ASSIGNMENT: Transcribe exactly, and without pictures, only the lines from the one bearing "red brick B2:B3" through the final line of the data below.

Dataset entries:
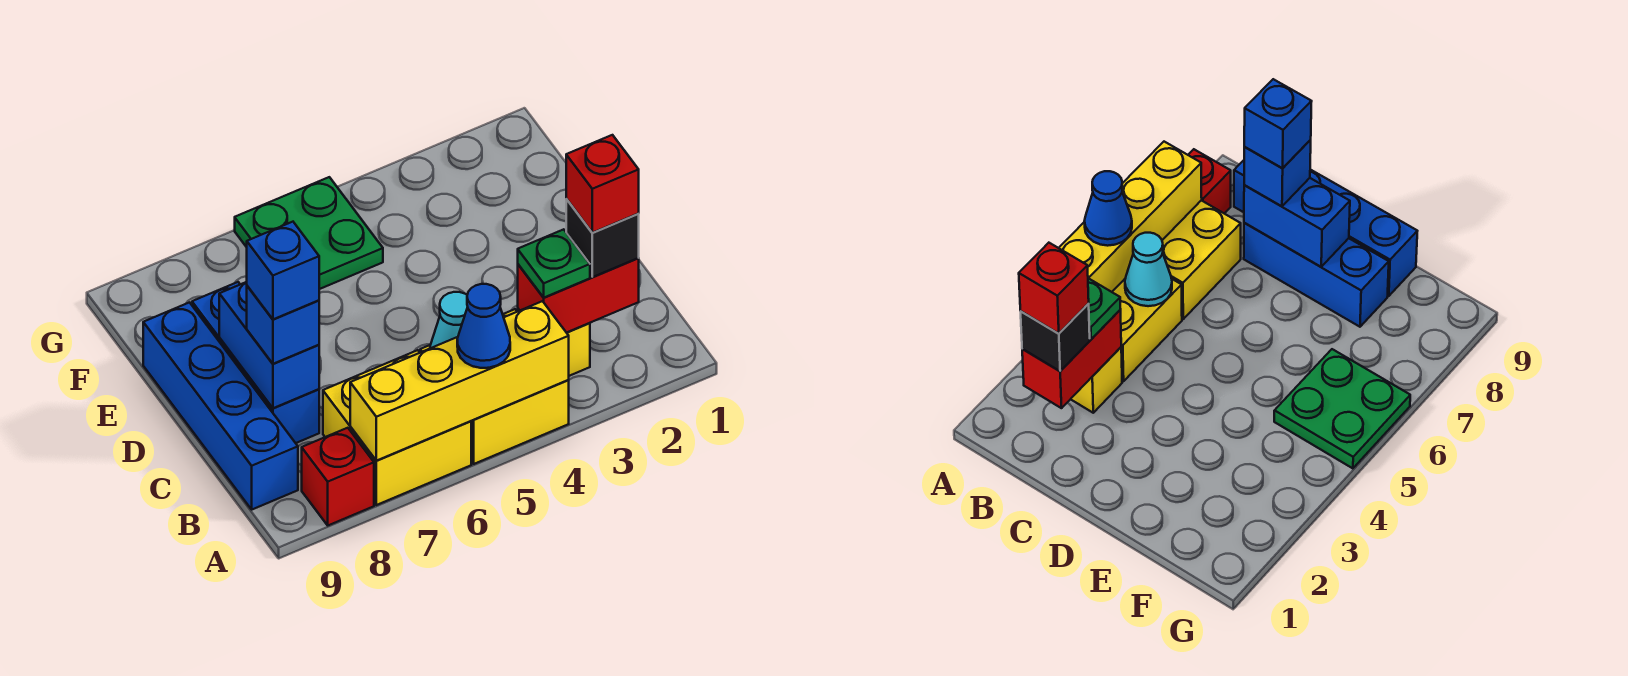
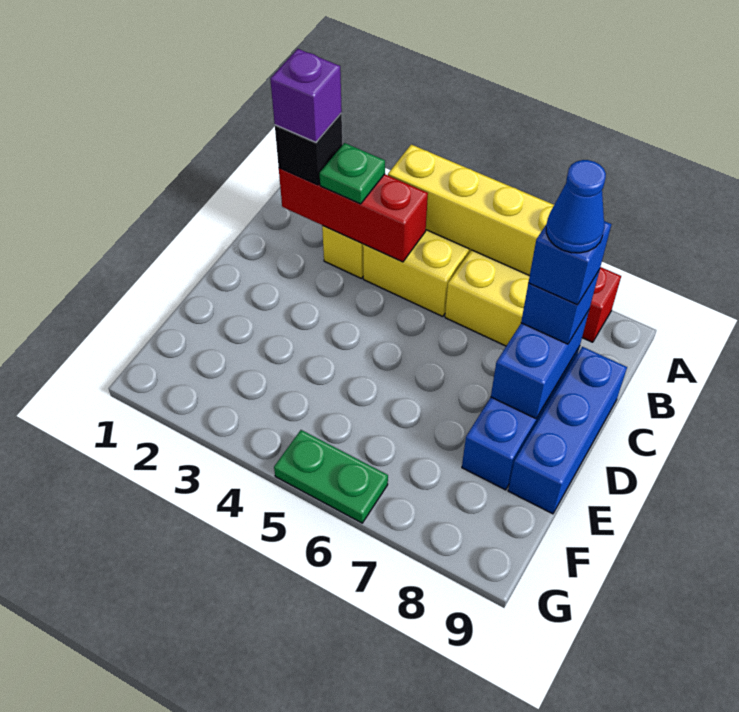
blue cone A5 level 3 -> blue cone C8 level 5
red brick B2:B3 level 2 -> red brick B2:B4 level 2
red brick B2 level 4 -> purple brick B2 level 4
cyan cone B5 level 2 -> none
blue brick B9:E9 level 1 -> blue brick C9:E9 level 1
green plate F5:G6 level 1 -> green plate G5:G6 level 1

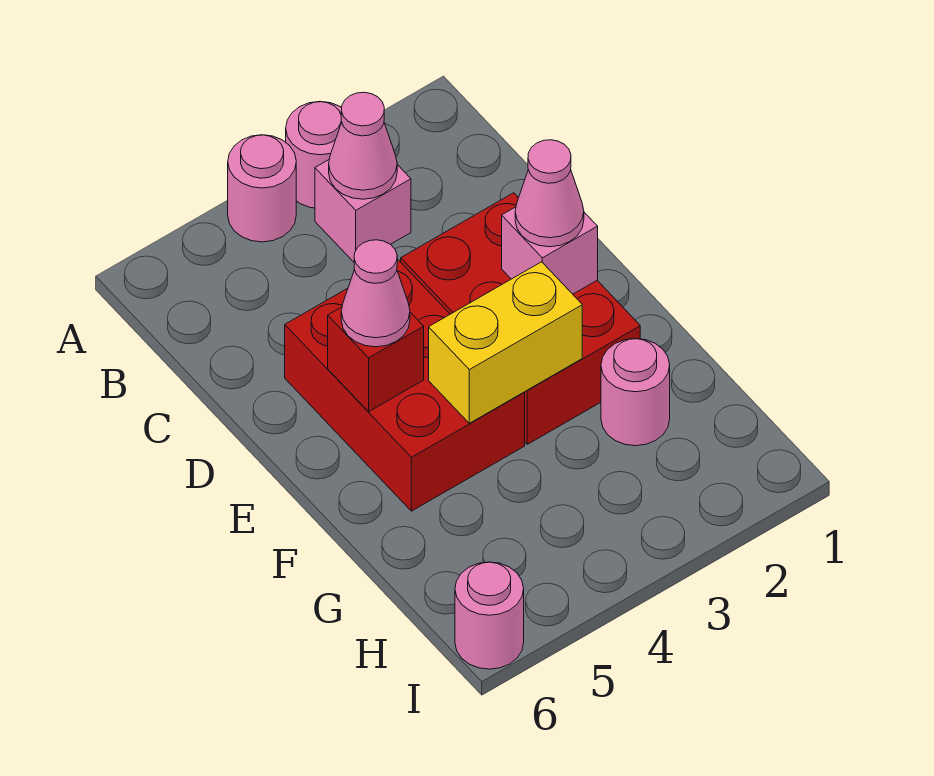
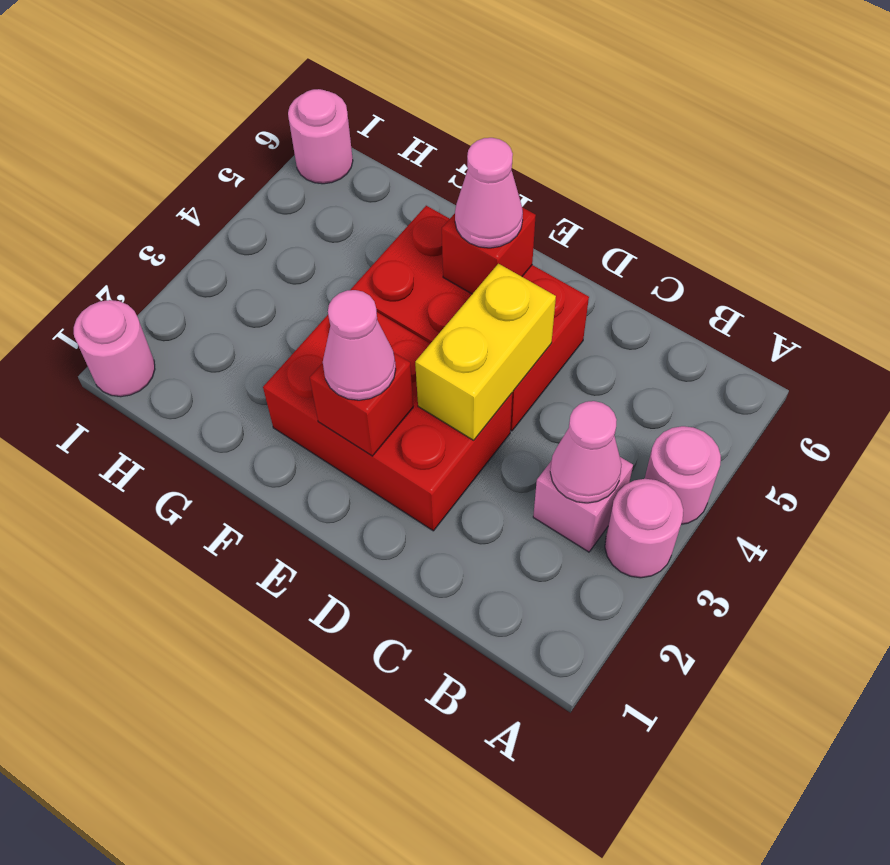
pink brick E2 level 2 -> red brick E2 level 2
yellow brick F3:F4 level 2 -> yellow brick D3:D4 level 2
pink round brick G2 level 1 -> pink round brick I1 level 1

REPLY TO THE EXERCISE:
red brick B2:B3 level 2 -> red brick B2:B4 level 2
red brick B2 level 4 -> purple brick B2 level 4
cyan cone B5 level 2 -> none
blue brick B9:E9 level 1 -> blue brick C9:E9 level 1
green plate F5:G6 level 1 -> green plate G5:G6 level 1

pink brick E2 level 2 -> red brick E2 level 2
yellow brick F3:F4 level 2 -> yellow brick D3:D4 level 2
pink round brick G2 level 1 -> pink round brick I1 level 1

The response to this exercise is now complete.